──────── DATA FOR THIS EXERCISE ────────

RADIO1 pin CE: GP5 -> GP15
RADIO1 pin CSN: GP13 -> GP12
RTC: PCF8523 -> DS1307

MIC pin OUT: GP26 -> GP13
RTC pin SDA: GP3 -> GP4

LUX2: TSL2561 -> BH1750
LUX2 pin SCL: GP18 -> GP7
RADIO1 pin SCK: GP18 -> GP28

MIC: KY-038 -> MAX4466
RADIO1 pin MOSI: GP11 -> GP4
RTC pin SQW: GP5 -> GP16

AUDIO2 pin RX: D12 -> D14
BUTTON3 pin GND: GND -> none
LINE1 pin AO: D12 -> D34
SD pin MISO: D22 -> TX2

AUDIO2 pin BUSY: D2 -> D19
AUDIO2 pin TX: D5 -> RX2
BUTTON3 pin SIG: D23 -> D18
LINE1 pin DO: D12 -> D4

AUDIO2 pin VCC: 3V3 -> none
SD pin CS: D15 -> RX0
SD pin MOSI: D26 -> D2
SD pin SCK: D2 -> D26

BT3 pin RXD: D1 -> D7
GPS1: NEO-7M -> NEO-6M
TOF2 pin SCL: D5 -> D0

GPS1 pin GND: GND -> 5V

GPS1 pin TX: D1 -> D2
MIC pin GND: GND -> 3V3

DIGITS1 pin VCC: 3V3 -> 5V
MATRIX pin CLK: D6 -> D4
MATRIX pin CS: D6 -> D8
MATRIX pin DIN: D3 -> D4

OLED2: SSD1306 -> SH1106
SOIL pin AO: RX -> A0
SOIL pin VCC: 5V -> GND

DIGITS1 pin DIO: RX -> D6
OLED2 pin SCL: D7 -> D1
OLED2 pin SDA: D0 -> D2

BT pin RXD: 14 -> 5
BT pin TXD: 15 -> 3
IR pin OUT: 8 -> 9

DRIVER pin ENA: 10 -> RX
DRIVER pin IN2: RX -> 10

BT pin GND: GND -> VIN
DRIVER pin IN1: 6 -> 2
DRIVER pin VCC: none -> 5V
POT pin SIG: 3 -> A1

────────

• [TASK OBJECTIVE]:
Exactly reproduce every line of the records.

• [RESPONSE TO THE EXERCISE]:
RADIO1 pin CE: GP5 -> GP15
RADIO1 pin CSN: GP13 -> GP12
RTC: PCF8523 -> DS1307

MIC pin OUT: GP26 -> GP13
RTC pin SDA: GP3 -> GP4

LUX2: TSL2561 -> BH1750
LUX2 pin SCL: GP18 -> GP7
RADIO1 pin SCK: GP18 -> GP28

MIC: KY-038 -> MAX4466
RADIO1 pin MOSI: GP11 -> GP4
RTC pin SQW: GP5 -> GP16

AUDIO2 pin RX: D12 -> D14
BUTTON3 pin GND: GND -> none
LINE1 pin AO: D12 -> D34
SD pin MISO: D22 -> TX2

AUDIO2 pin BUSY: D2 -> D19
AUDIO2 pin TX: D5 -> RX2
BUTTON3 pin SIG: D23 -> D18
LINE1 pin DO: D12 -> D4

AUDIO2 pin VCC: 3V3 -> none
SD pin CS: D15 -> RX0
SD pin MOSI: D26 -> D2
SD pin SCK: D2 -> D26

BT3 pin RXD: D1 -> D7
GPS1: NEO-7M -> NEO-6M
TOF2 pin SCL: D5 -> D0

GPS1 pin GND: GND -> 5V

GPS1 pin TX: D1 -> D2
MIC pin GND: GND -> 3V3

DIGITS1 pin VCC: 3V3 -> 5V
MATRIX pin CLK: D6 -> D4
MATRIX pin CS: D6 -> D8
MATRIX pin DIN: D3 -> D4

OLED2: SSD1306 -> SH1106
SOIL pin AO: RX -> A0
SOIL pin VCC: 5V -> GND

DIGITS1 pin DIO: RX -> D6
OLED2 pin SCL: D7 -> D1
OLED2 pin SDA: D0 -> D2

BT pin RXD: 14 -> 5
BT pin TXD: 15 -> 3
IR pin OUT: 8 -> 9

DRIVER pin ENA: 10 -> RX
DRIVER pin IN2: RX -> 10

BT pin GND: GND -> VIN
DRIVER pin IN1: 6 -> 2
DRIVER pin VCC: none -> 5V
POT pin SIG: 3 -> A1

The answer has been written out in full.